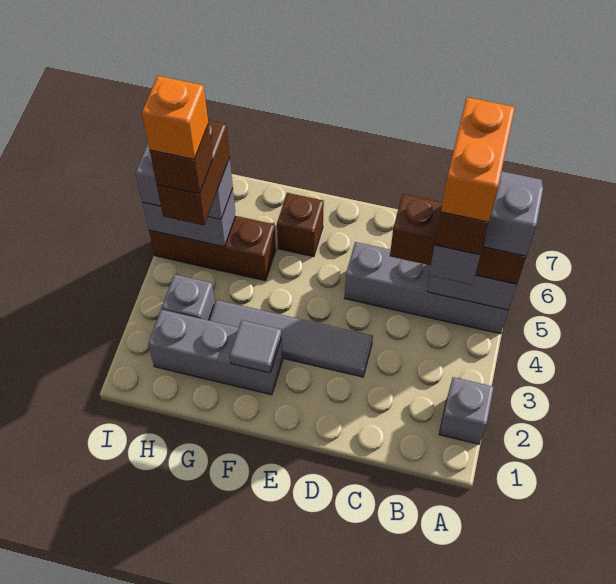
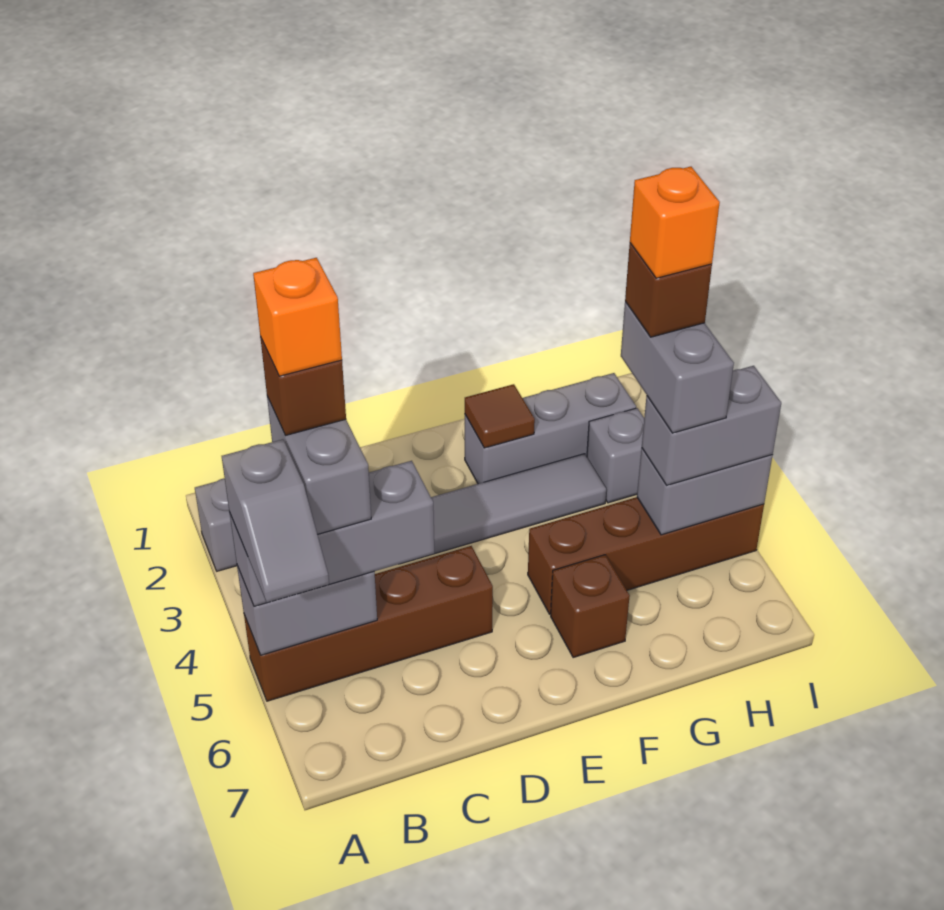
grey brick A5:D5 level 1 -> brown brick A5:D5 level 1
brown brick A5:C5 level 3 -> grey brick A5:C5 level 3
orange brick B4:B5 level 6 -> orange brick B4 level 6
grey tile F2 level 2 -> brown tile F2 level 2
brown brick G5:I5 level 1 -> brown brick F5:I5 level 1
brown brick H4:H5 level 4 -> grey brick H4:H5 level 4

▶ YOUR ASSIGNMENT:
The expected result is an exact transcription of the lines from the one containing "grey tile F2 level 2 -> brown tile F2 level 2" through the end of the records above; please include both ends.

▶ SOLUTION FOR THIS EXERCISE:
grey tile F2 level 2 -> brown tile F2 level 2
brown brick G5:I5 level 1 -> brown brick F5:I5 level 1
brown brick H4:H5 level 4 -> grey brick H4:H5 level 4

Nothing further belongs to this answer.